Line count for "wheelchair": tally the lines of the records below that contain it, and give only that number.

▶ **SUPPLIED DATA**
# # #
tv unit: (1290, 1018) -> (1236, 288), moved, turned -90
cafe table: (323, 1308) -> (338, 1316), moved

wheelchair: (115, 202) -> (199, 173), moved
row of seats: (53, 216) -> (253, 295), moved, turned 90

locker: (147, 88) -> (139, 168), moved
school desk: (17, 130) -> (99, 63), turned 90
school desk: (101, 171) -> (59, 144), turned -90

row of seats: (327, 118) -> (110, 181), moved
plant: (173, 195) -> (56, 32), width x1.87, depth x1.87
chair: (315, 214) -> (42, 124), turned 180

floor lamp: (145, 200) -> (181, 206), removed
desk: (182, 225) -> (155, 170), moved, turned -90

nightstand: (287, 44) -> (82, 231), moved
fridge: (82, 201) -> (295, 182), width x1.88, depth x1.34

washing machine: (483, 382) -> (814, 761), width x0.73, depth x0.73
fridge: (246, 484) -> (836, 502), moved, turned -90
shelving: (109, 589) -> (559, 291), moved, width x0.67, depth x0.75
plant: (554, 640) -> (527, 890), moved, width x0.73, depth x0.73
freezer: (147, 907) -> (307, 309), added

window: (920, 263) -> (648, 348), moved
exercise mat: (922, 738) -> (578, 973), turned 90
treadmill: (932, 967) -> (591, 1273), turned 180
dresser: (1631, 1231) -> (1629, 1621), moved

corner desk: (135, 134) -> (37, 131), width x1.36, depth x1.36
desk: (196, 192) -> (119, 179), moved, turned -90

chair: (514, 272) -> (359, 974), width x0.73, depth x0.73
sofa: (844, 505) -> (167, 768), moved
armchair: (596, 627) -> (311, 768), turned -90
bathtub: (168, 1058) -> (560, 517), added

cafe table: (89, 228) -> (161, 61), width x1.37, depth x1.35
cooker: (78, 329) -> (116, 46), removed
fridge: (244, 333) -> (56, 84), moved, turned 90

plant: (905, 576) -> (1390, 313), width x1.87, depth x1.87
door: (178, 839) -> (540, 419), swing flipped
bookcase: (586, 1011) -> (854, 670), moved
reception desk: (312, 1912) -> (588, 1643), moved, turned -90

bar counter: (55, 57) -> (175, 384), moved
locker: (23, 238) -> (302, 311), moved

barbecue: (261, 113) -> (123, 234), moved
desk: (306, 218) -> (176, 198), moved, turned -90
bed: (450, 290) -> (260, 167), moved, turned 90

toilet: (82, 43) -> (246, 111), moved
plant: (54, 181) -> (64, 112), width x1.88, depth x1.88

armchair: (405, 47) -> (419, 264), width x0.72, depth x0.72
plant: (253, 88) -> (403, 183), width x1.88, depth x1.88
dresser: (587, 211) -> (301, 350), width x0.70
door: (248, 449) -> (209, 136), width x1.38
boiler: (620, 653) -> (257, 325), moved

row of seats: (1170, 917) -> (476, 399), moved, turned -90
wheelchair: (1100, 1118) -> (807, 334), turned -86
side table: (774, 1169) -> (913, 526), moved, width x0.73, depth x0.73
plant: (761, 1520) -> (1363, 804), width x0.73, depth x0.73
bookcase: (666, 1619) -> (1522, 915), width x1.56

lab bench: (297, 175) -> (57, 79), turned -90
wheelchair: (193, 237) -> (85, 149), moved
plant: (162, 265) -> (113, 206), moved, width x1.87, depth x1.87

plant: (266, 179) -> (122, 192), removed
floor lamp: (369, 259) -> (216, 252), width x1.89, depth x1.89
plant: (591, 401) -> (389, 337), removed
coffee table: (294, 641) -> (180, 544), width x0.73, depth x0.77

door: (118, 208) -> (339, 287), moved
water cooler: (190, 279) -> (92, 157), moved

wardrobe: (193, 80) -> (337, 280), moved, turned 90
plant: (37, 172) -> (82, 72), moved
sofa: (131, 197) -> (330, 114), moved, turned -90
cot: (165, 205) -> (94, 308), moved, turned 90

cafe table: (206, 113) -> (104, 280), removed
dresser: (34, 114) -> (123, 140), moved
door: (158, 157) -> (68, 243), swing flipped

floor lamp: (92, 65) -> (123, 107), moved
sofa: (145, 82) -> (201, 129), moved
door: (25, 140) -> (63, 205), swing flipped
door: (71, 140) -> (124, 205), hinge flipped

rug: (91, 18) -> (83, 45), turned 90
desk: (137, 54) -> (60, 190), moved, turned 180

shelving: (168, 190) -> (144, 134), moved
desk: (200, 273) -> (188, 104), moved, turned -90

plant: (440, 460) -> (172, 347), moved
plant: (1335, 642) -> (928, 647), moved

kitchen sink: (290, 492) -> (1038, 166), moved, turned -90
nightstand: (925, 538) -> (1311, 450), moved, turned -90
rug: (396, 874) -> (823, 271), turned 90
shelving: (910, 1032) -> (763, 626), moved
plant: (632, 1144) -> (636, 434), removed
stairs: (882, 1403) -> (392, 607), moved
# # #
▶ **THE ANSWER**
3